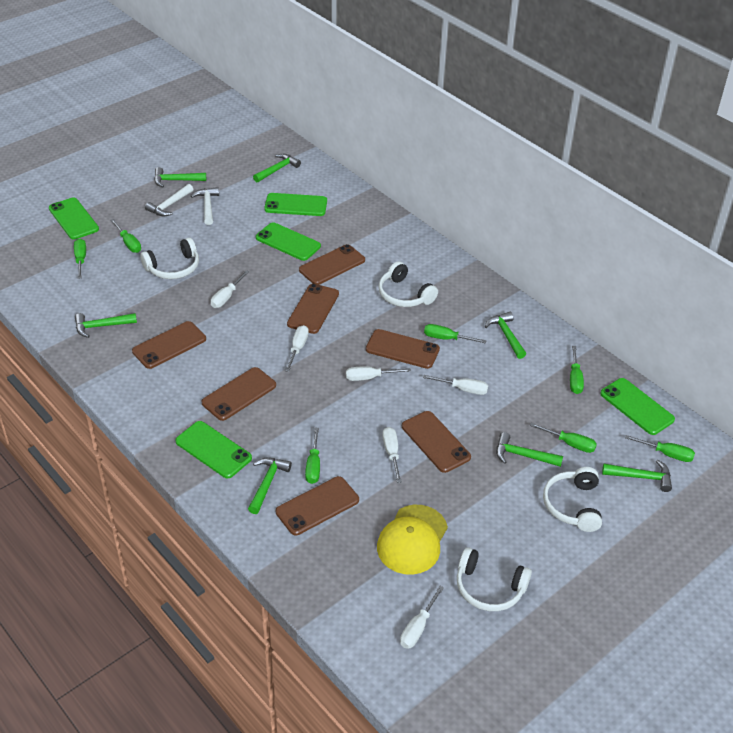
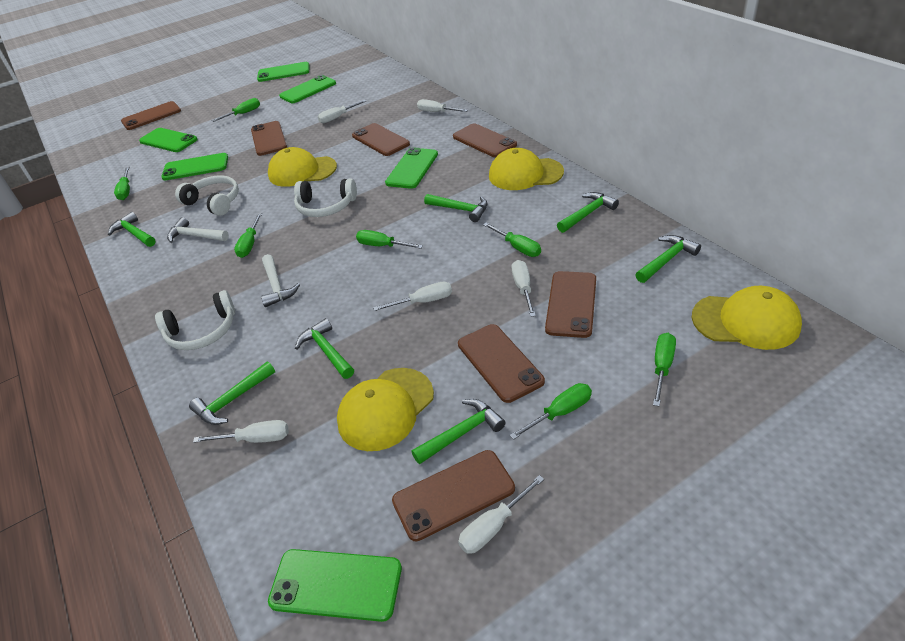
green phone: 5 -> 6
white headphones: 4 -> 3
yellow cap: 1 -> 4

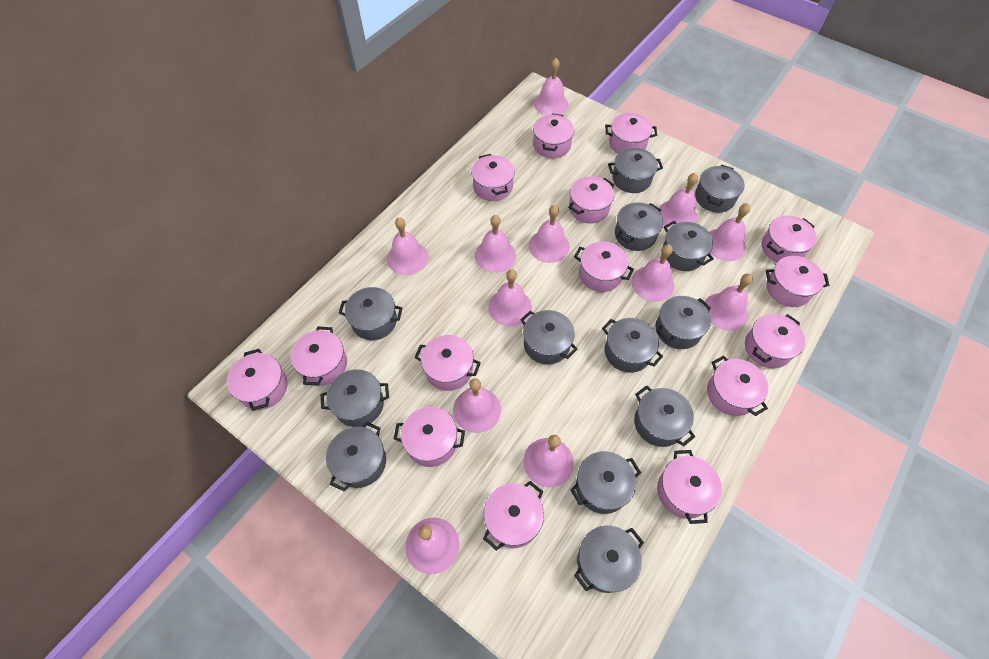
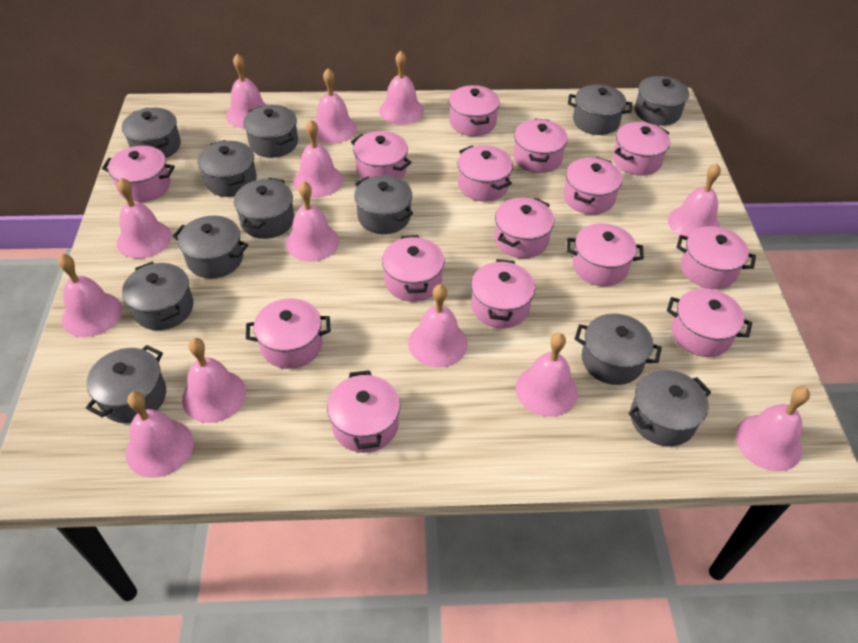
grey pot: 13 -> 12
pink bell: 12 -> 13

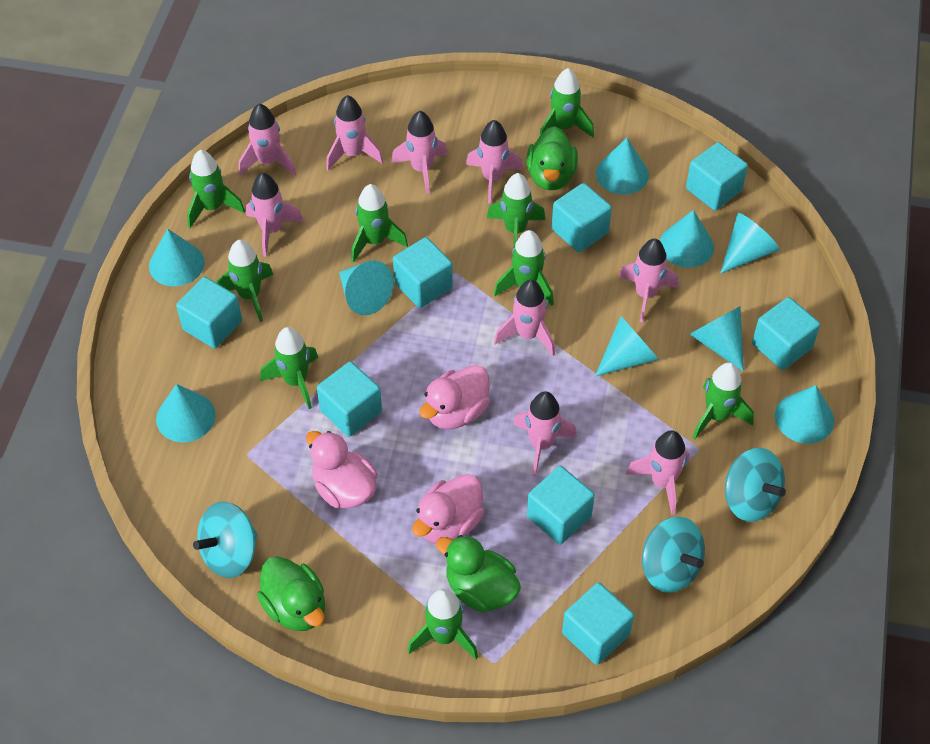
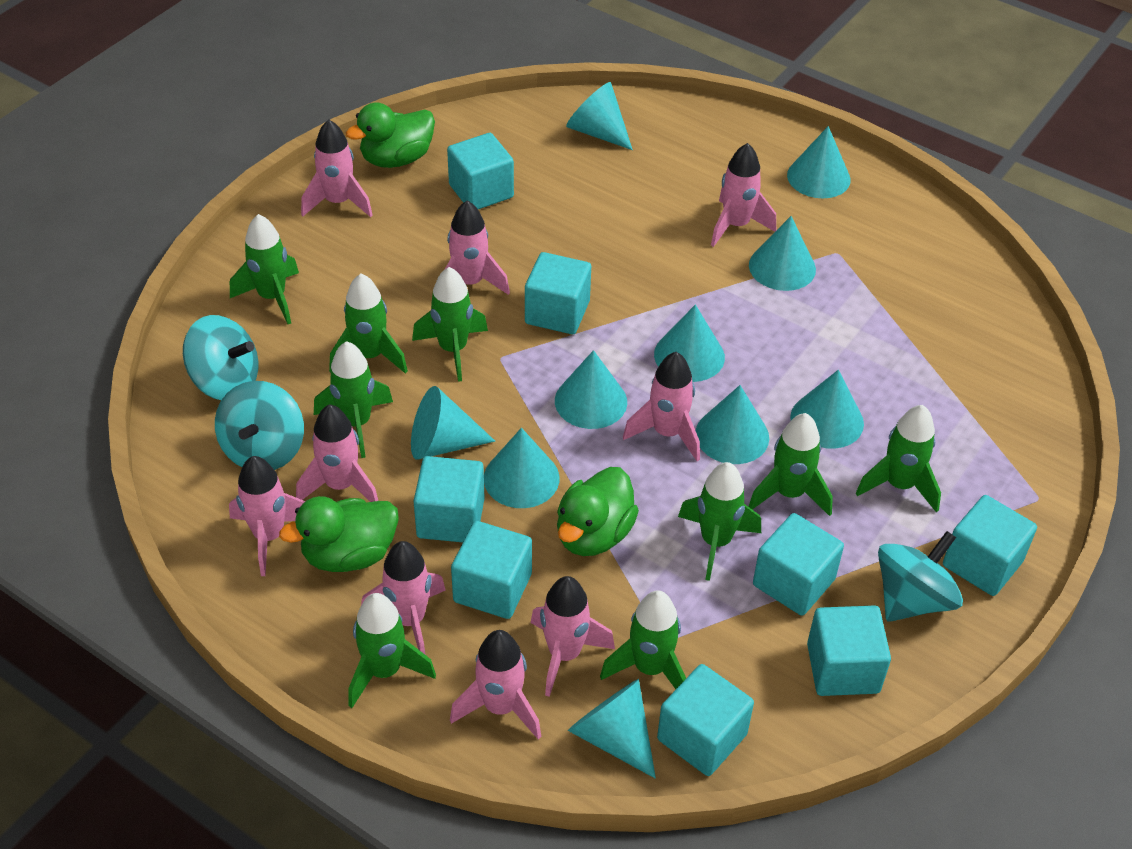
pink duck: 3 -> 0
turquoise cone: 9 -> 10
**********
__EXERCISE__: All of the records above are to be copied exactly, minus the pictures.

__OUTPUT__:
green phone: 5 -> 6
white headphones: 4 -> 3
yellow cap: 1 -> 4

grey pot: 13 -> 12
pink bell: 12 -> 13

pink duck: 3 -> 0
turquoise cone: 9 -> 10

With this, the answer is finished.